> Directions:
All lines in the data that hold the word "none" need copying.

══ Recorded information ══

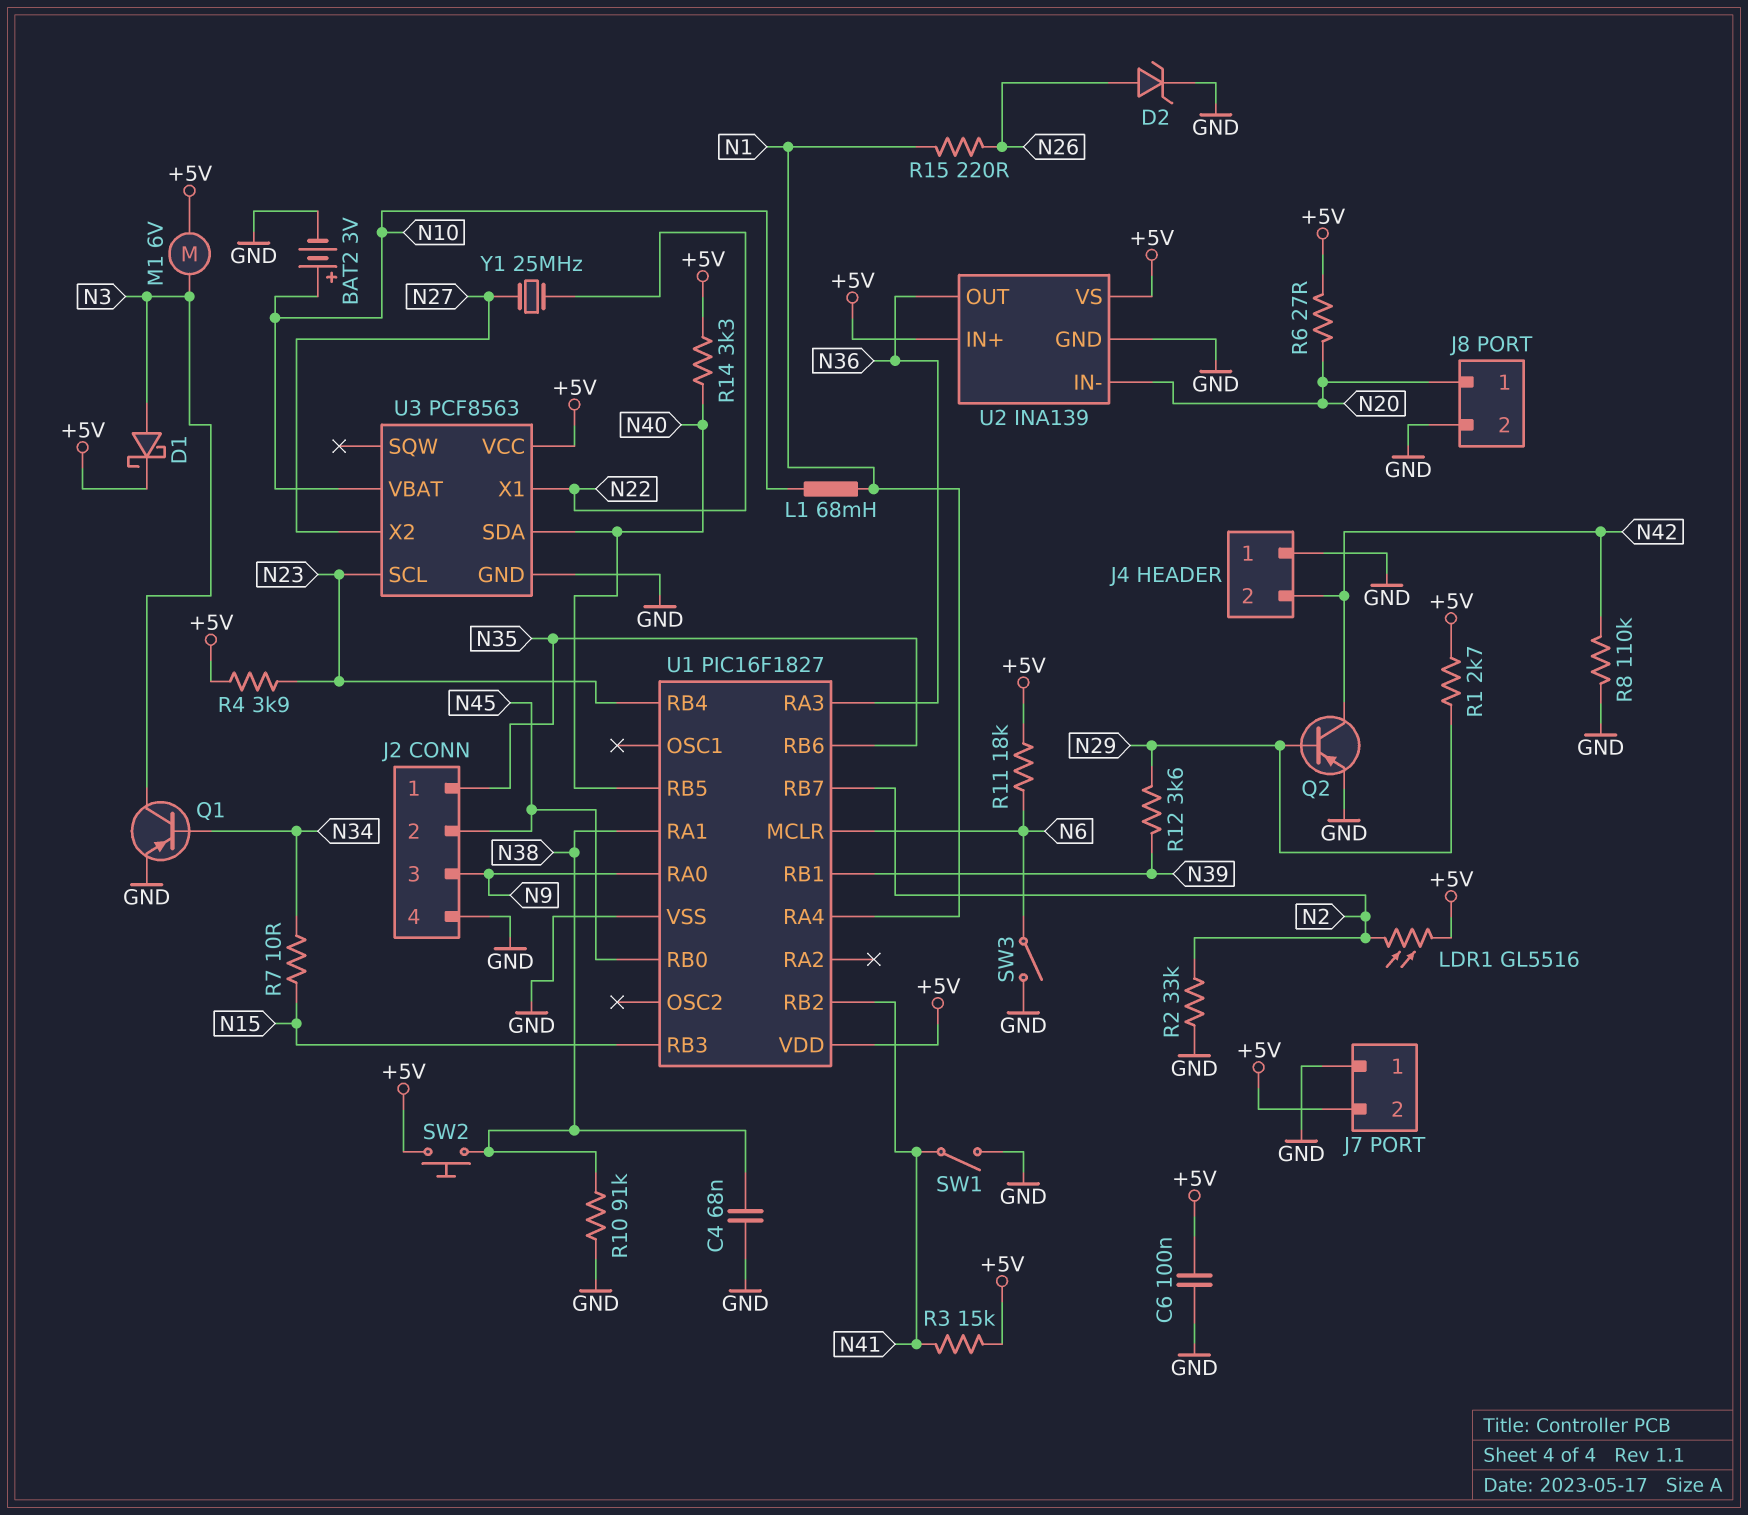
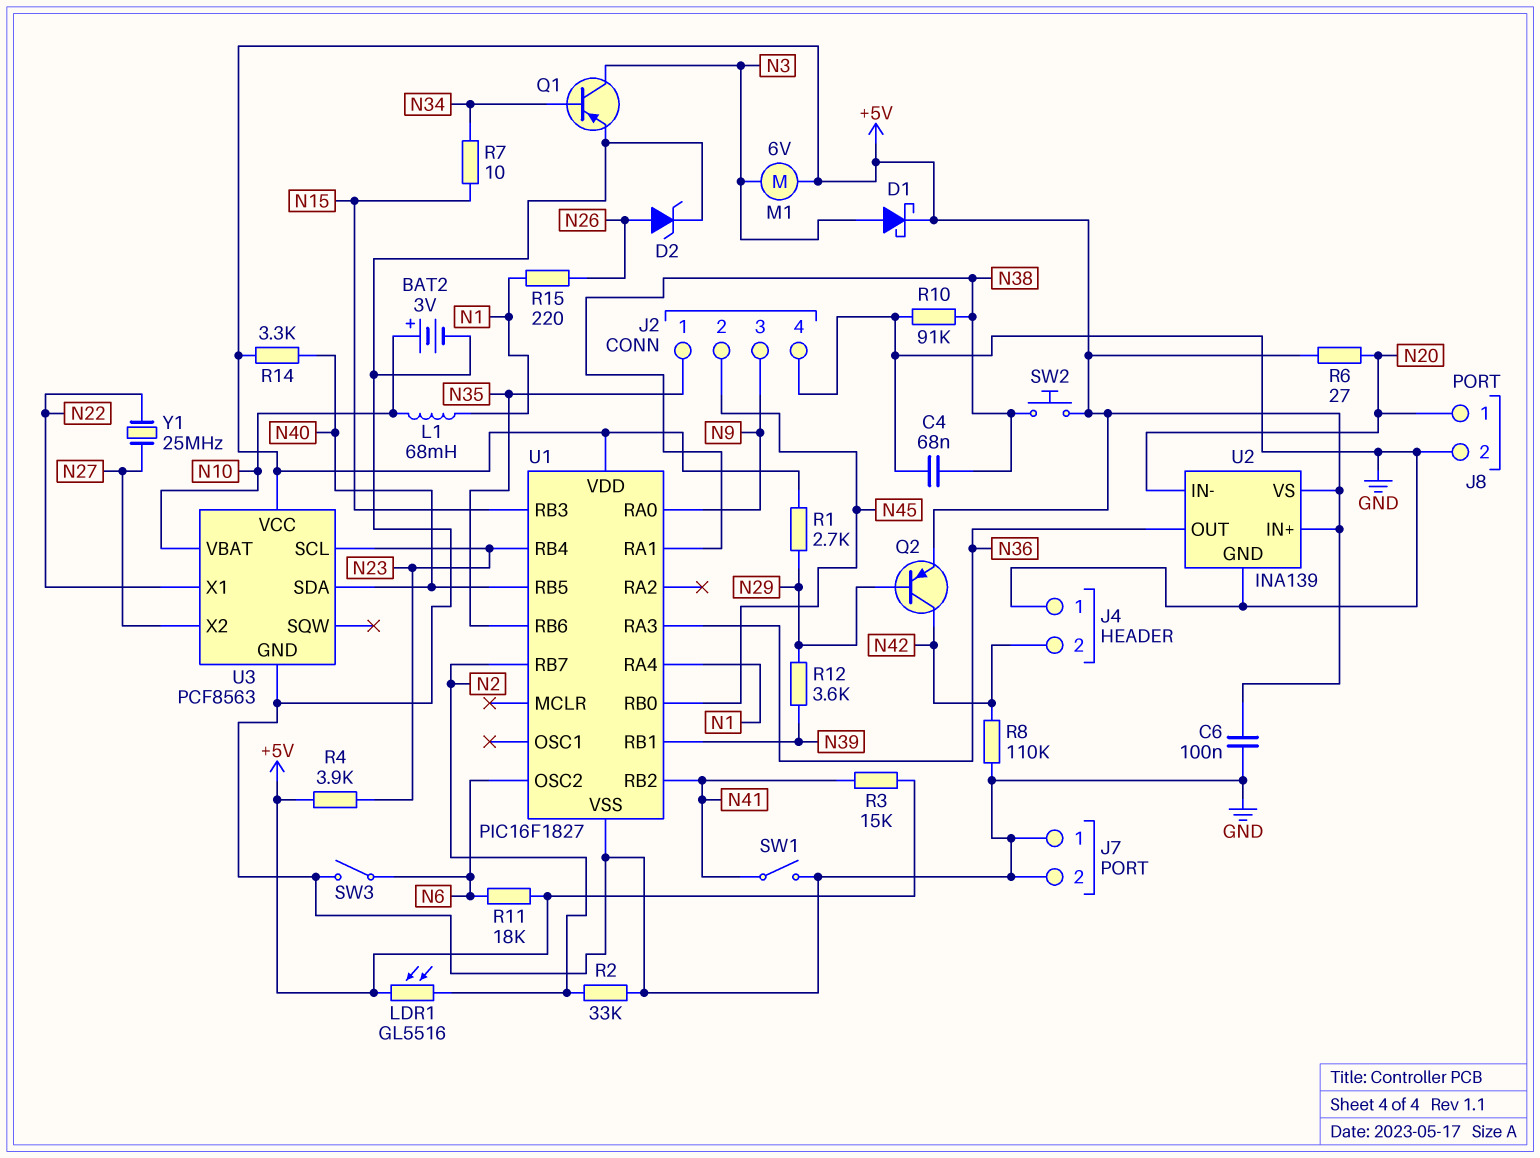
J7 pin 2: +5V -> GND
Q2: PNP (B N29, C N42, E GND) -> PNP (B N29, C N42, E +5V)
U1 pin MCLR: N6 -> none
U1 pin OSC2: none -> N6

═══
══ Recorded information ══

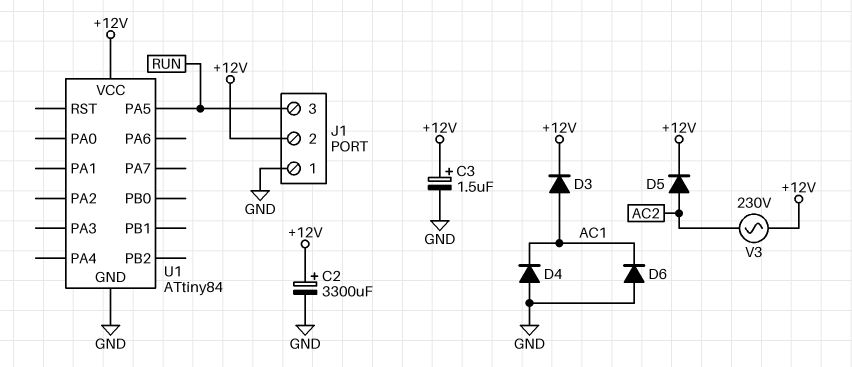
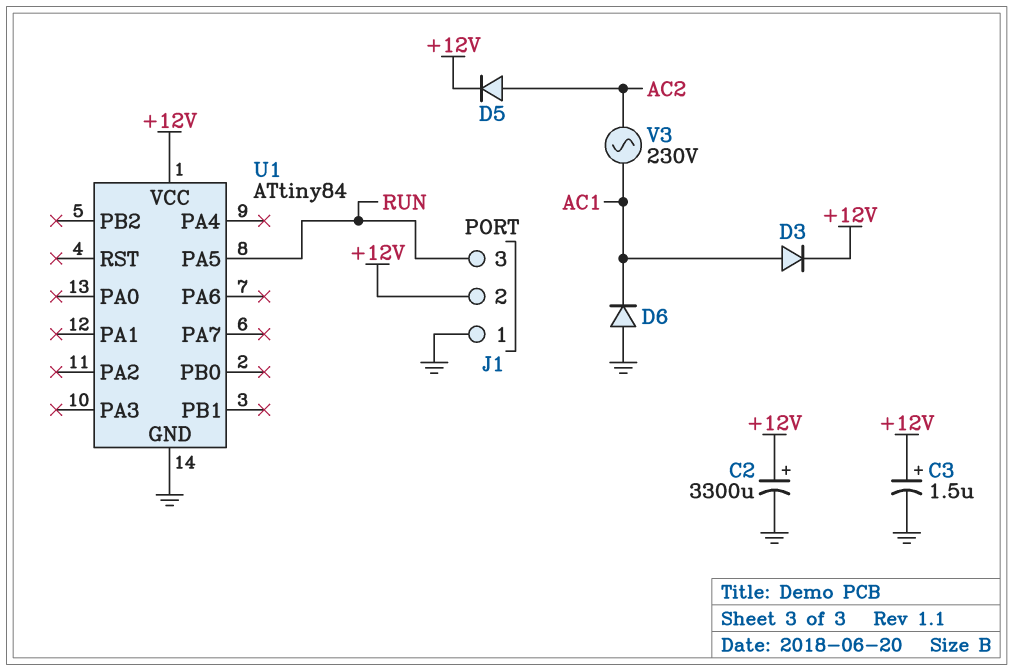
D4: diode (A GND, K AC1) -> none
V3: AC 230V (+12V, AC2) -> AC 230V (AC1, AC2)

═══

> Reply:
U1 pin MCLR: N6 -> none
U1 pin OSC2: none -> N6
D4: diode (A GND, K AC1) -> none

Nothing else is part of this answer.